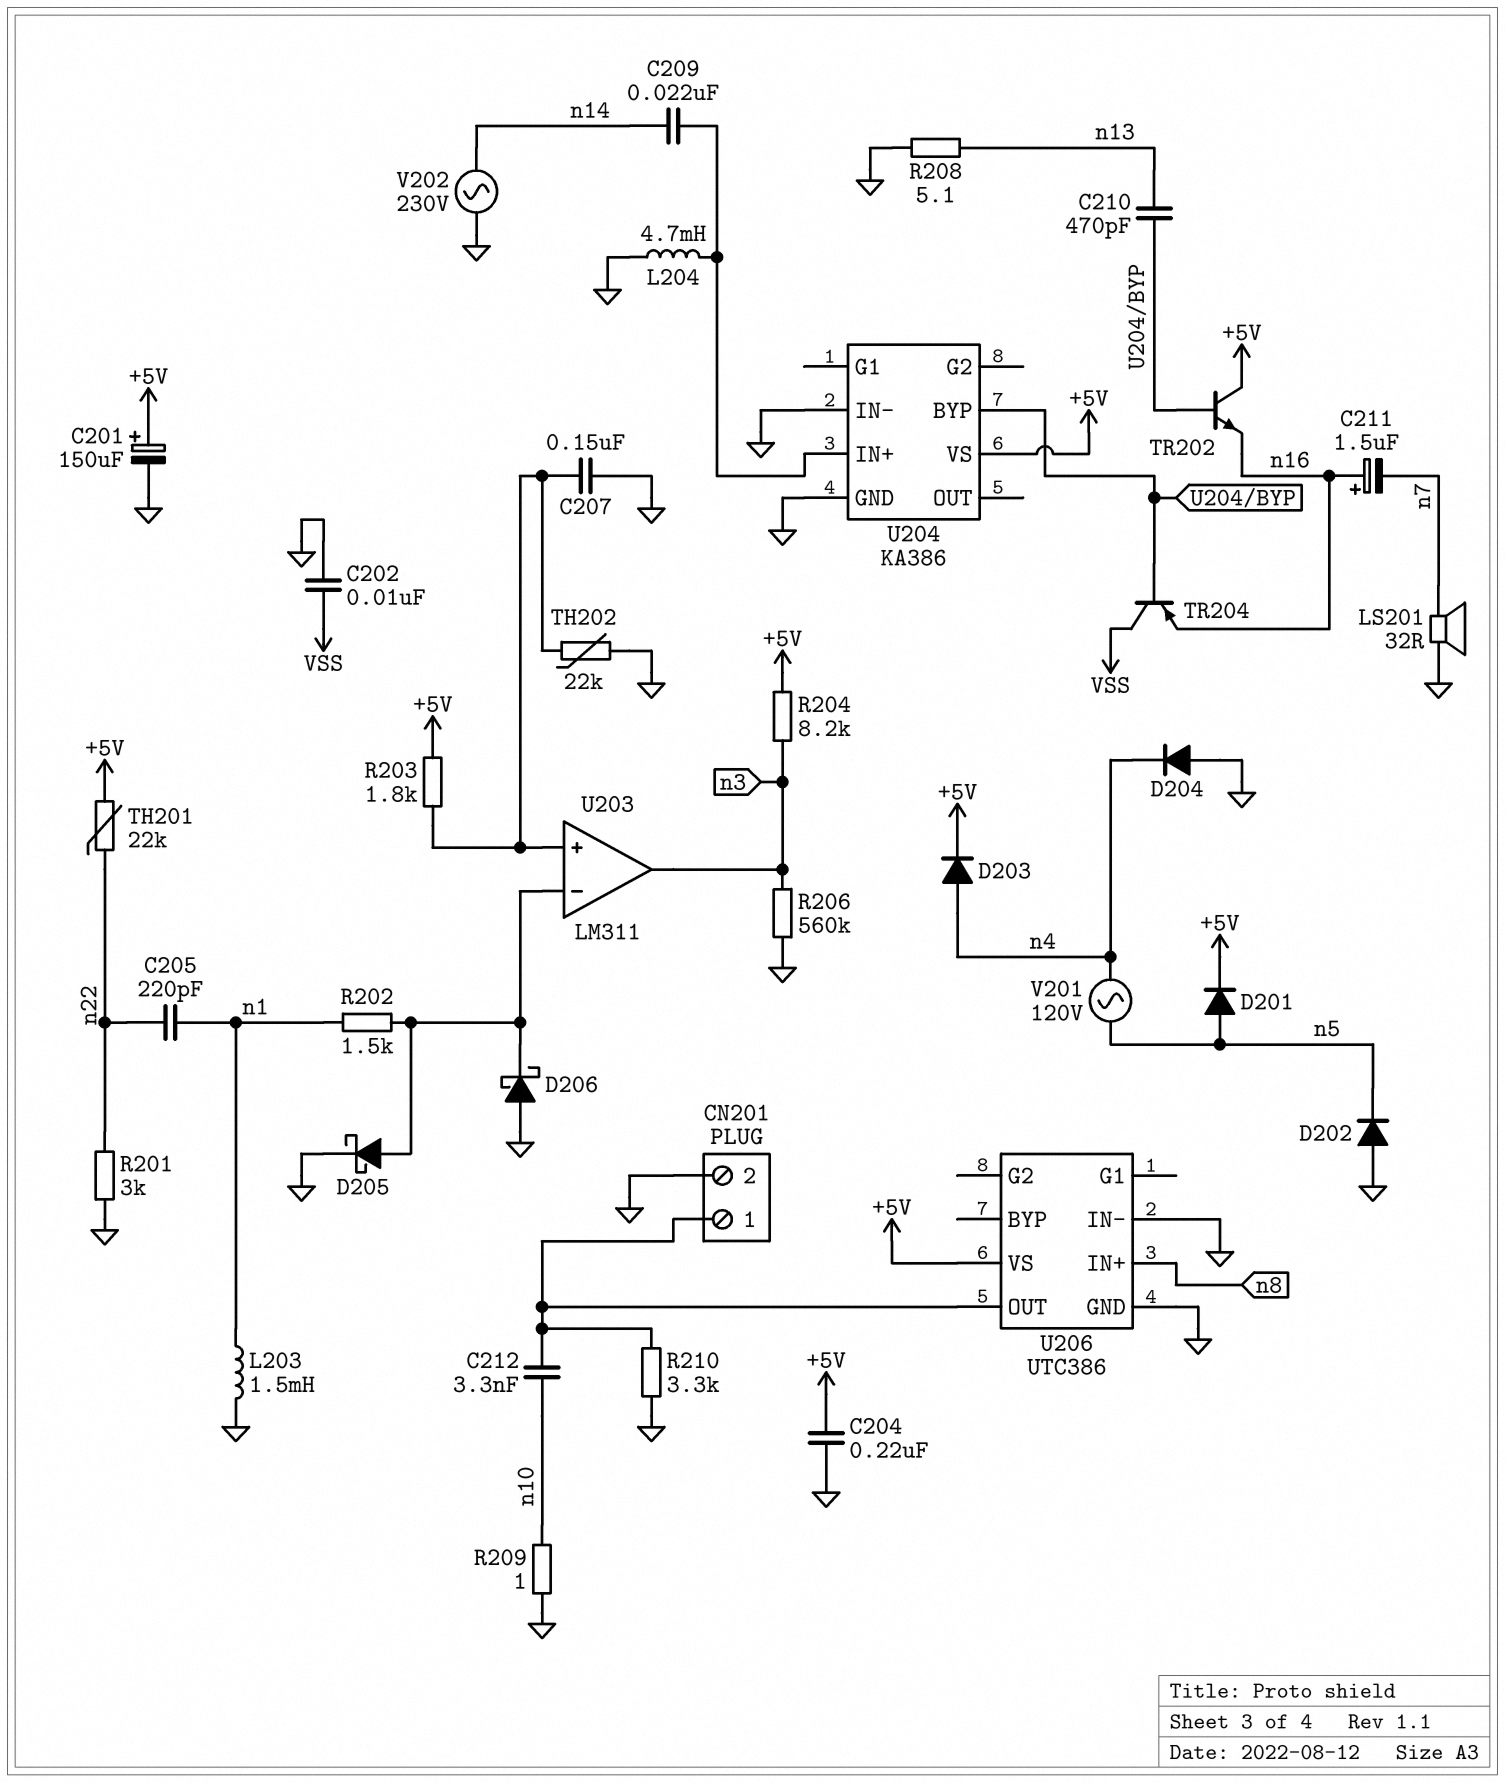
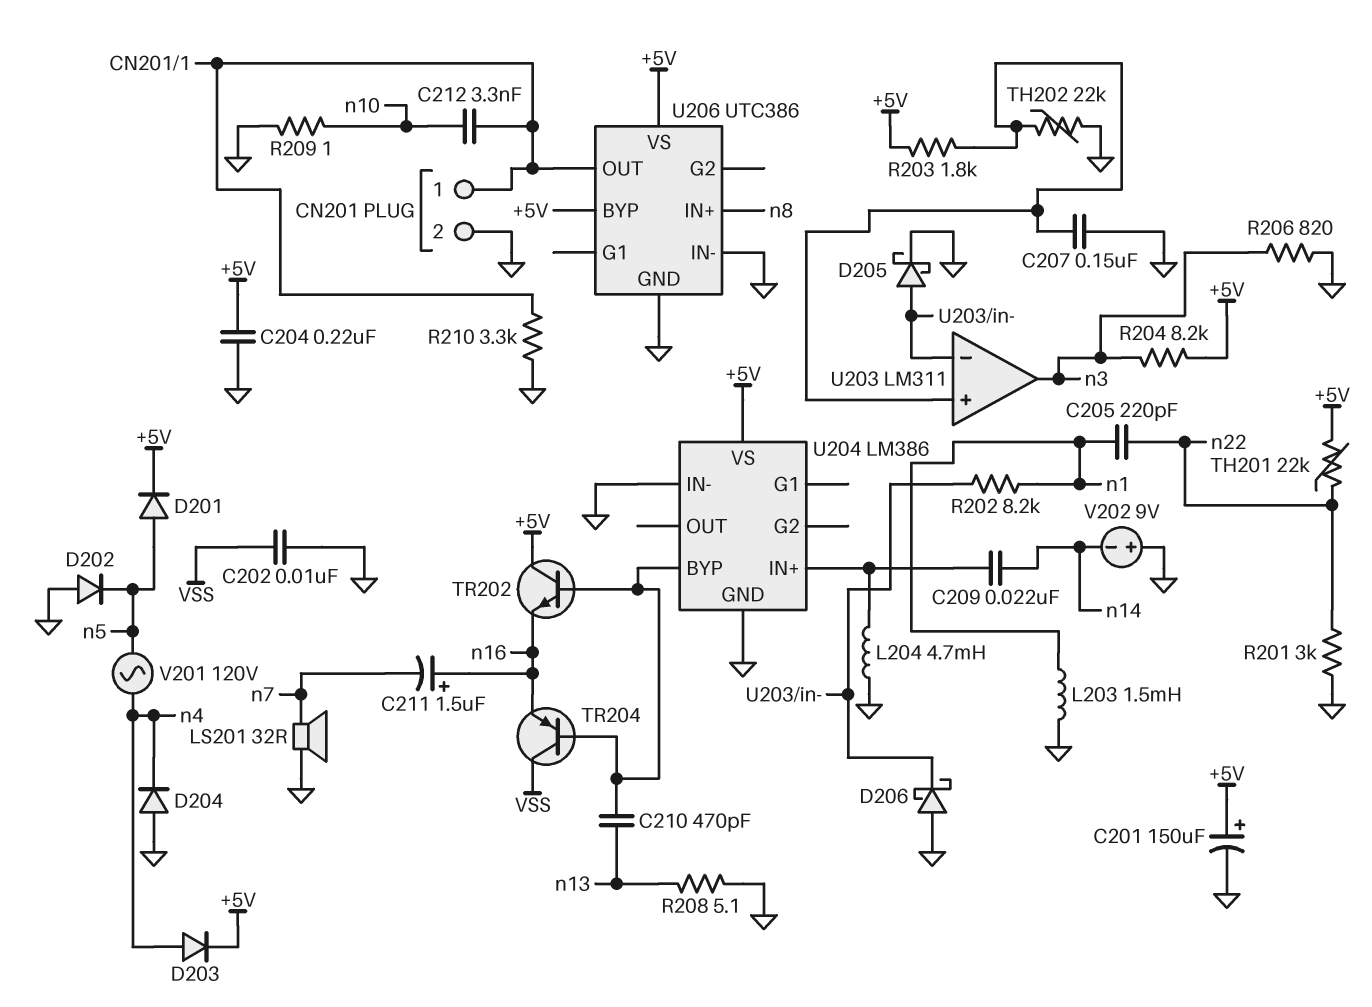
R202: 1.5k (U203/in-, n1) -> 8.2k (U203/in-, n1)
R206: 560k (GND, n3) -> 820 (GND, n3)
U204: KA386 -> LM386
U206 pin BYP: none -> +5V
V202: AC 230V (GND, n14) -> 9V (plus GND, minus n14)

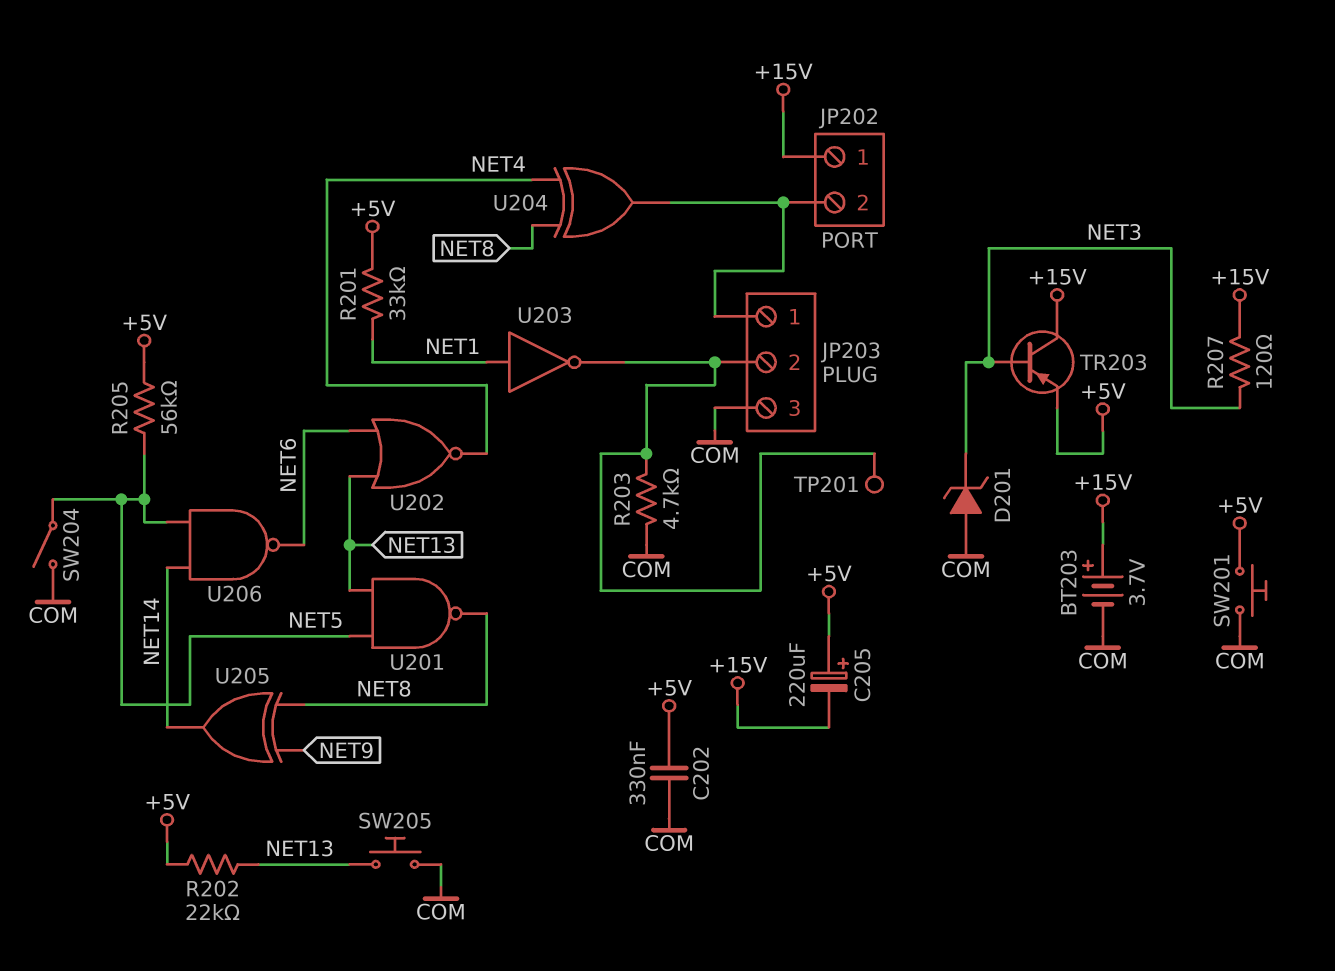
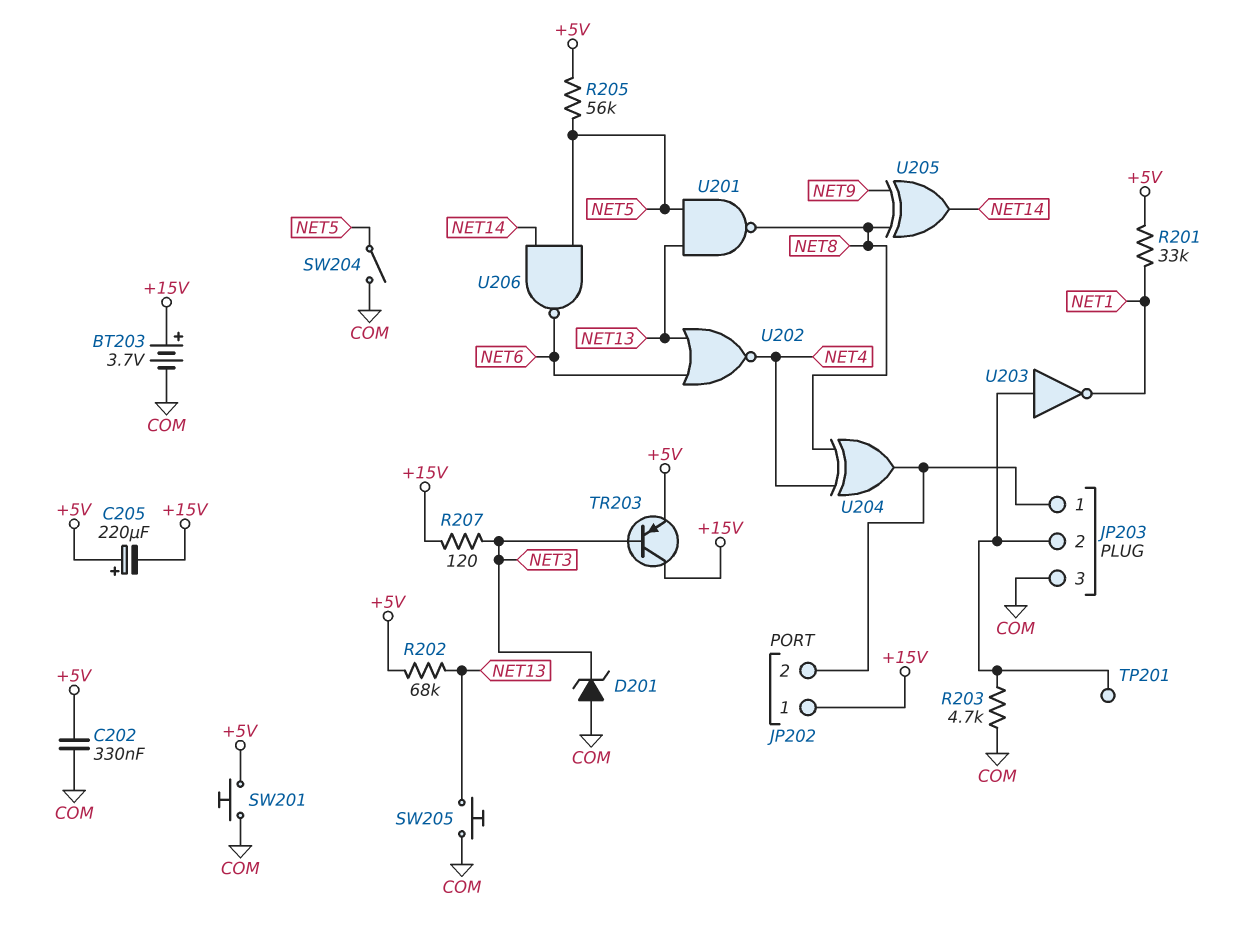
R202: 22k (+5V, NET13) -> 68k (+5V, NET13)
U203: NOT (in NET1, out JP203/2) -> NOT (in JP203/2, out NET1)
■ ■ ■
> _REQUIREMENT_: Could the data be reproduced exactly, with the pictures omitted?

> _EXERCISE RESULT_:
R202: 1.5k (U203/in-, n1) -> 8.2k (U203/in-, n1)
R206: 560k (GND, n3) -> 820 (GND, n3)
U204: KA386 -> LM386
U206 pin BYP: none -> +5V
V202: AC 230V (GND, n14) -> 9V (plus GND, minus n14)

R202: 22k (+5V, NET13) -> 68k (+5V, NET13)
U203: NOT (in NET1, out JP203/2) -> NOT (in JP203/2, out NET1)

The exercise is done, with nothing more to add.